- Task objective
Below is a listing to write out in full, exactly as given, without its pictures.

---------- Task input ----------

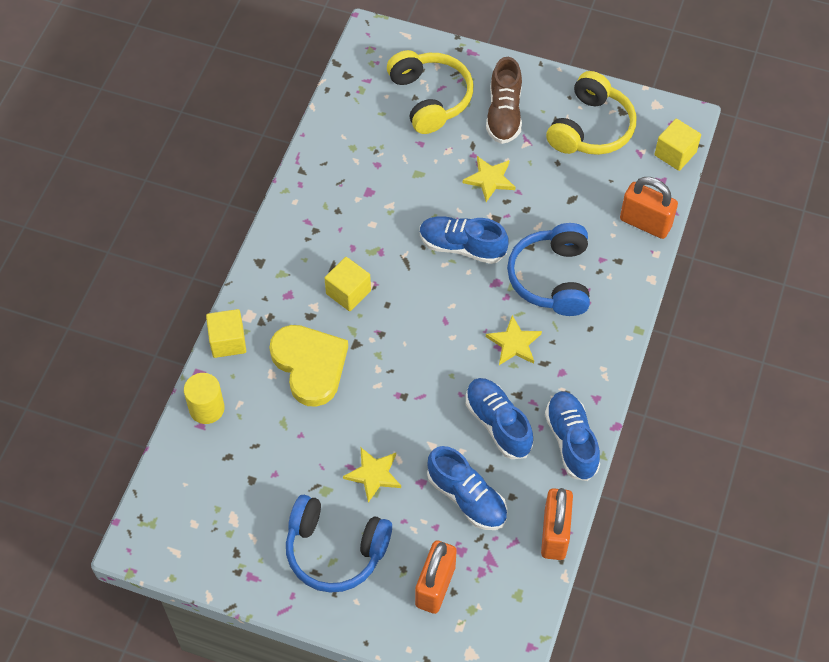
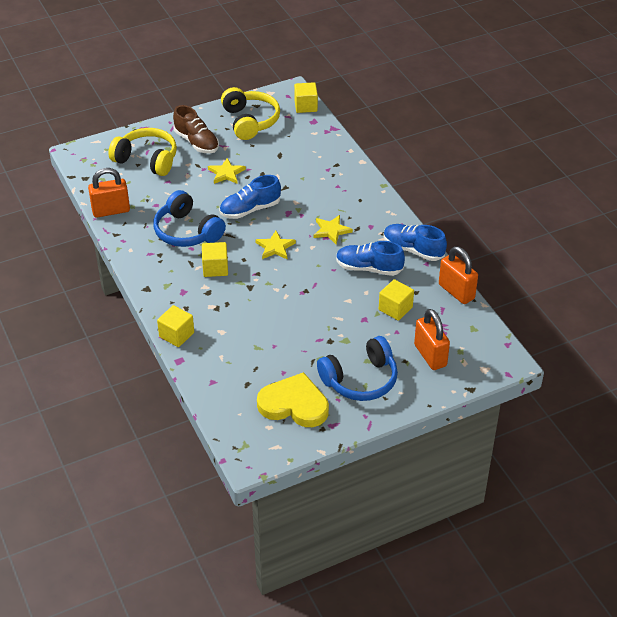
camera: 45 degrees left, 15 degrees down
yellow cylinder [184,373,225,424] -> none
yellow heart [269,325,348,407] -> yellow heart moved to [257,372,329,427]
yellow star [343,448,401,503] -> yellow star moved to [255,231,296,259]
blue shoe [427,446,507,530] -> yellow cube [379,279,414,321]
blue headphones [507,223,590,316] -> blue headphones moved to [153,190,226,247]
orange padlock [620,177,678,239] -> orange padlock moved to [88,168,130,218]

----------

- Solution
camera: 45 degrees left, 15 degrees down
yellow cylinder [184,373,225,424] -> none
yellow heart [269,325,348,407] -> yellow heart moved to [257,372,329,427]
yellow star [343,448,401,503] -> yellow star moved to [255,231,296,259]
blue shoe [427,446,507,530] -> yellow cube [379,279,414,321]
blue headphones [507,223,590,316] -> blue headphones moved to [153,190,226,247]
orange padlock [620,177,678,239] -> orange padlock moved to [88,168,130,218]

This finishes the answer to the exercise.